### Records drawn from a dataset
--
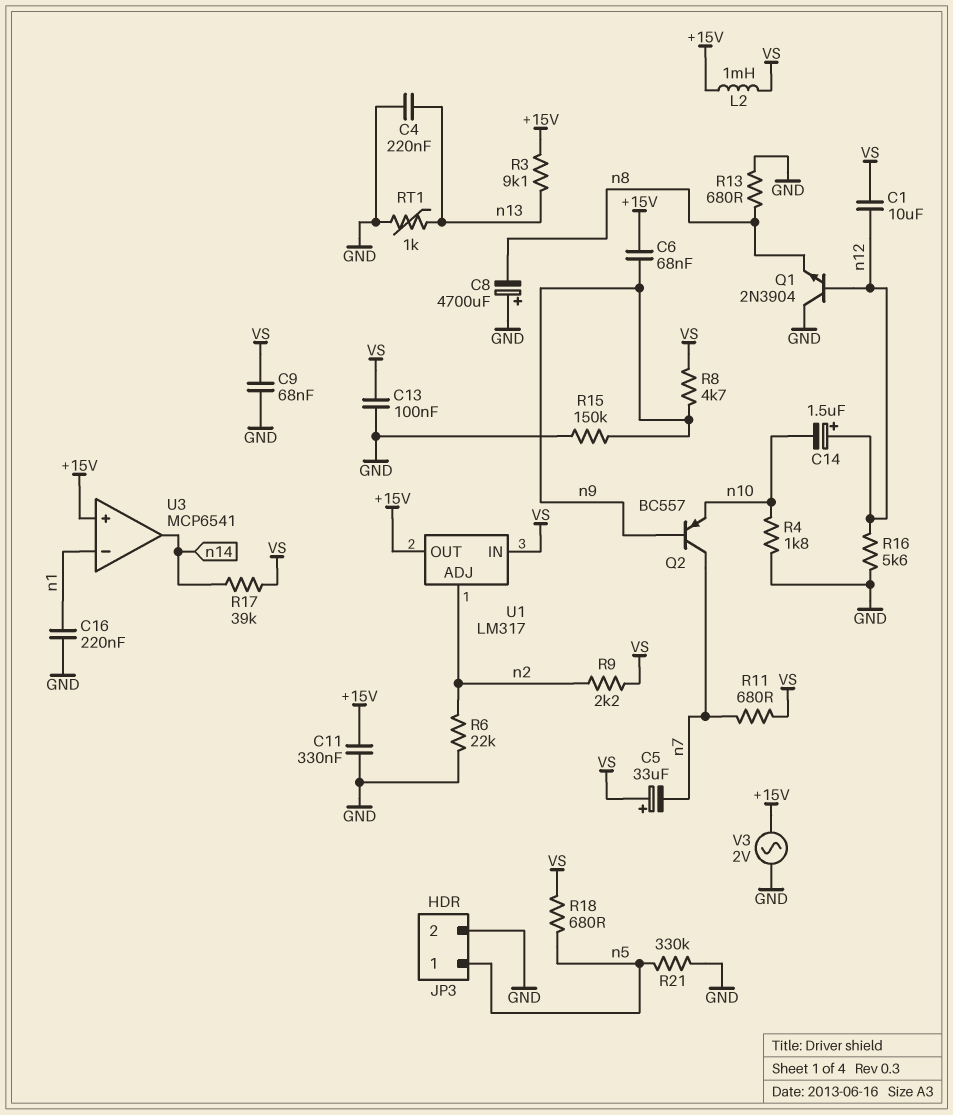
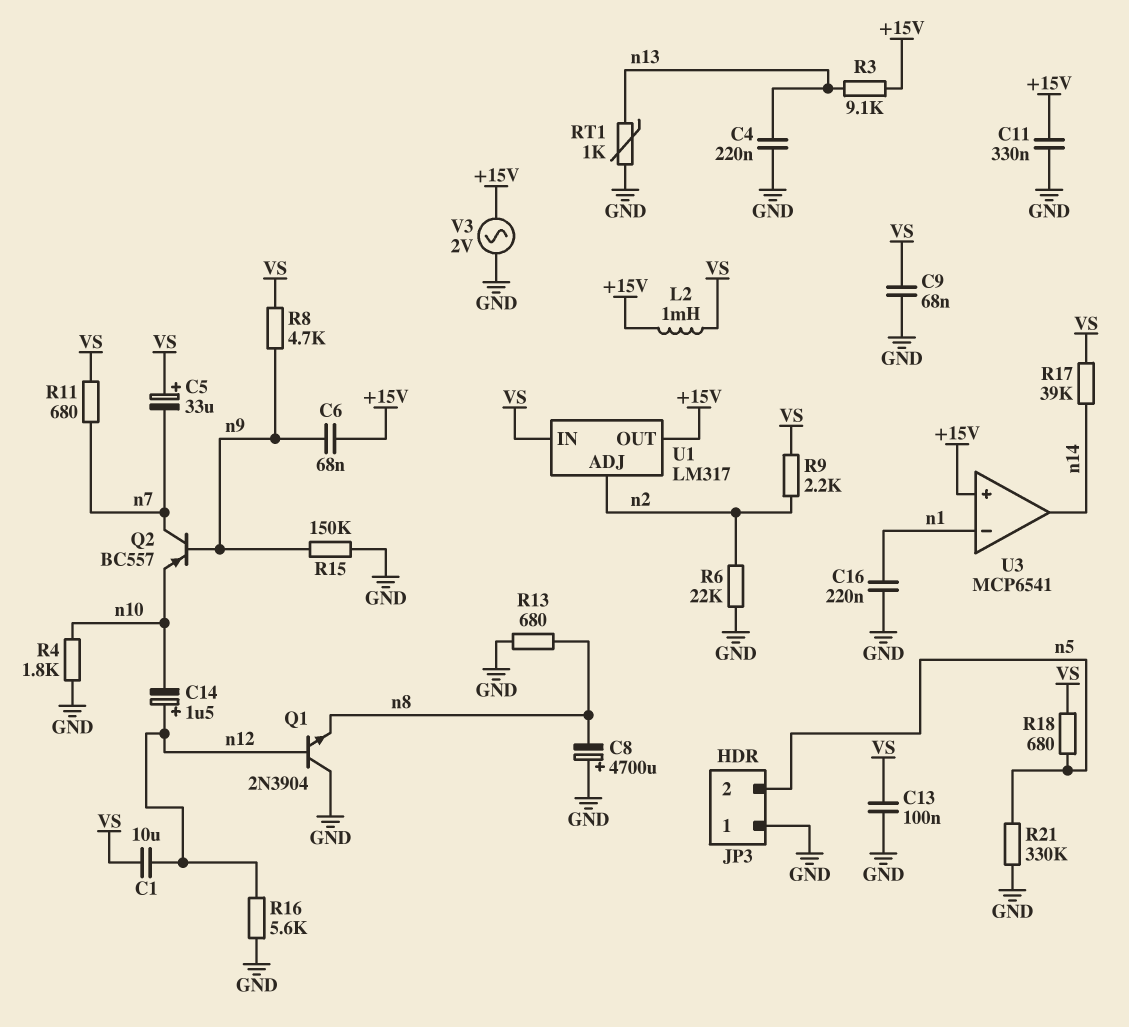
JP3 pin 1: n5 -> GND
JP3 pin 2: GND -> n5

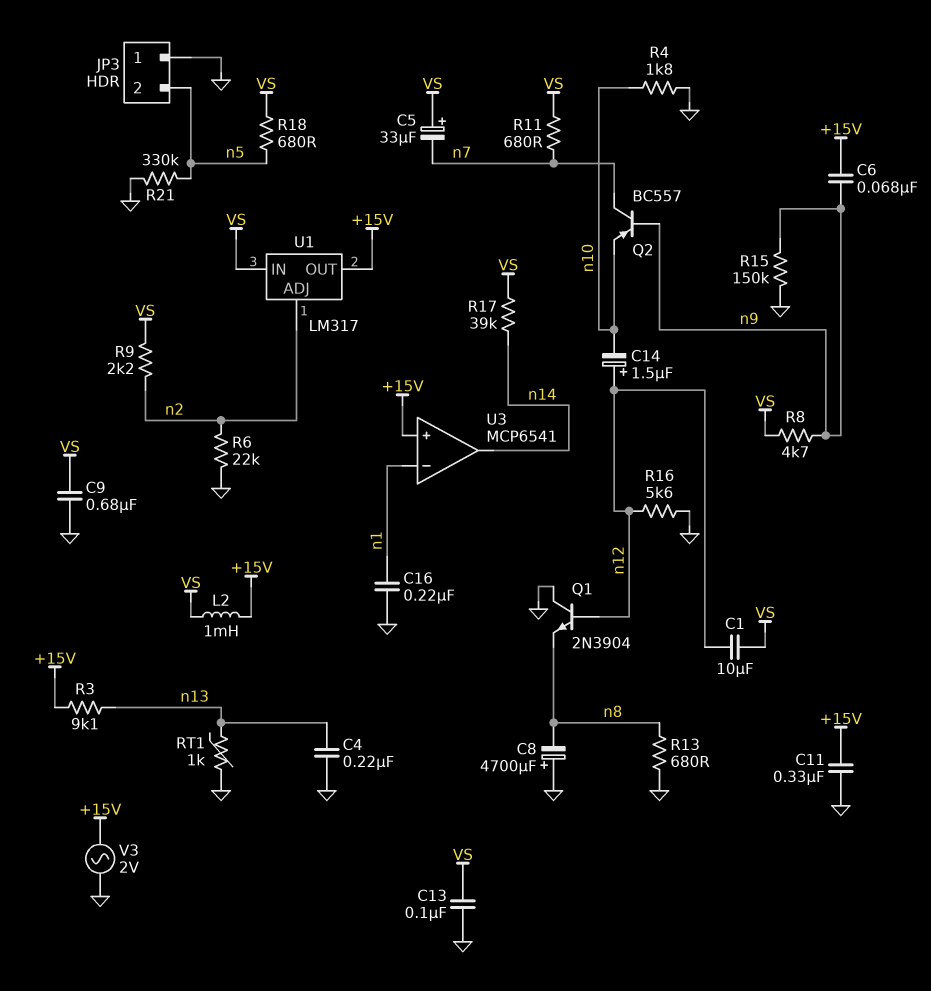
C9: 68nF (GND, VS) -> 680nF (GND, VS)

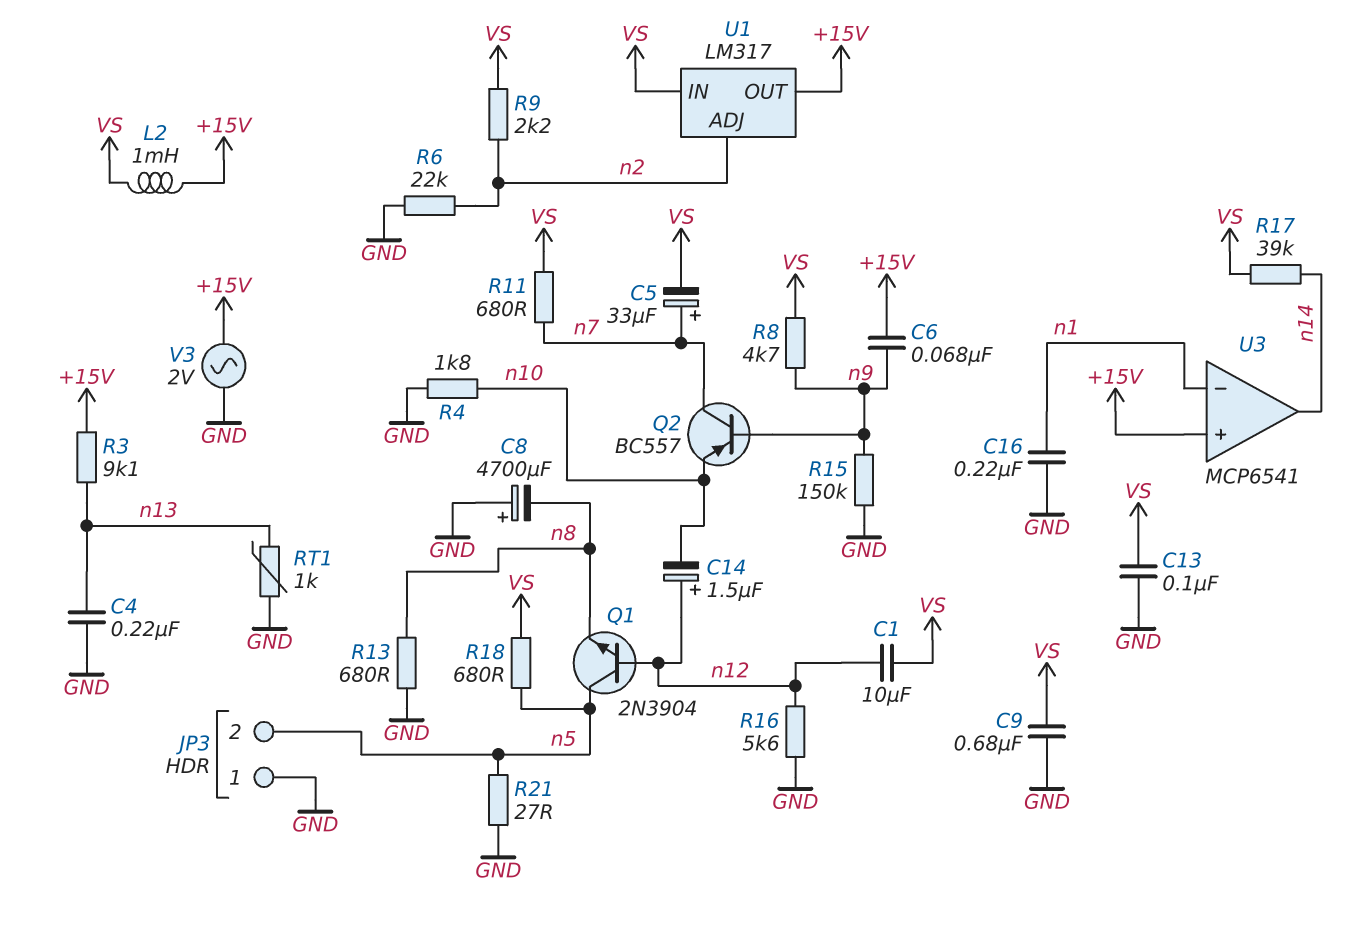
C5: 33uF (plus VS, minus n7) -> 33uF (plus n7, minus VS)
C11: 330nF (+15V, GND) -> none
Q1: NPN 2N3904 (B n12, C GND, E n8) -> NPN 2N3904 (B n12, C n5, E n8)
R21: 330k (GND, n5) -> 27 (GND, n5)

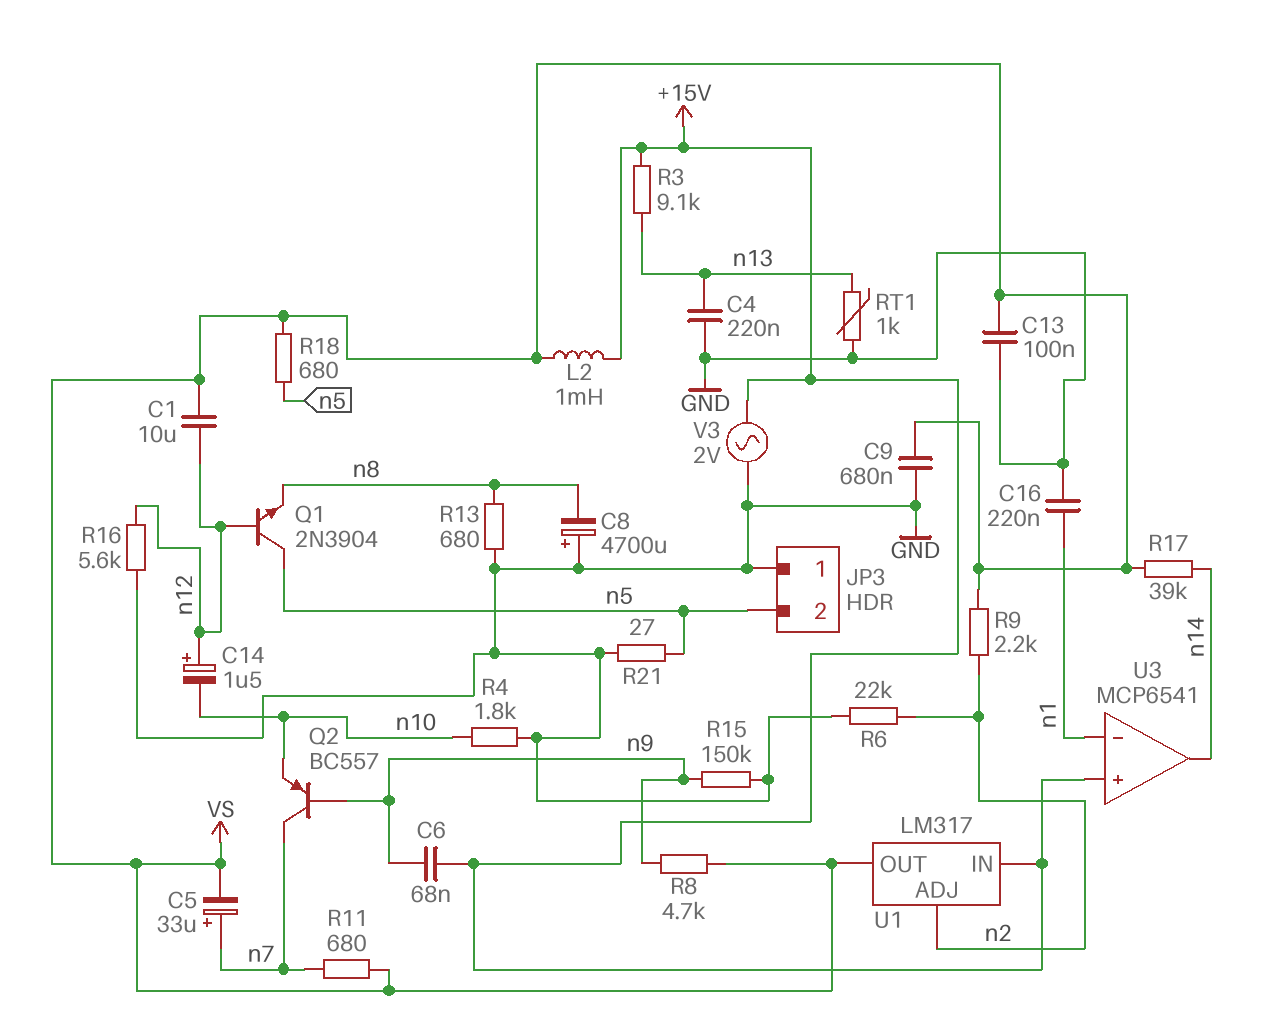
U1 pin IN: VS -> +15V
U1 pin OUT: +15V -> VS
--
### Task to carry out
The records above must be repeated in full and exactly, but without any of the pictures.

### Output
JP3 pin 1: n5 -> GND
JP3 pin 2: GND -> n5

C9: 68nF (GND, VS) -> 680nF (GND, VS)

C5: 33uF (plus VS, minus n7) -> 33uF (plus n7, minus VS)
C11: 330nF (+15V, GND) -> none
Q1: NPN 2N3904 (B n12, C GND, E n8) -> NPN 2N3904 (B n12, C n5, E n8)
R21: 330k (GND, n5) -> 27 (GND, n5)

U1 pin IN: VS -> +15V
U1 pin OUT: +15V -> VS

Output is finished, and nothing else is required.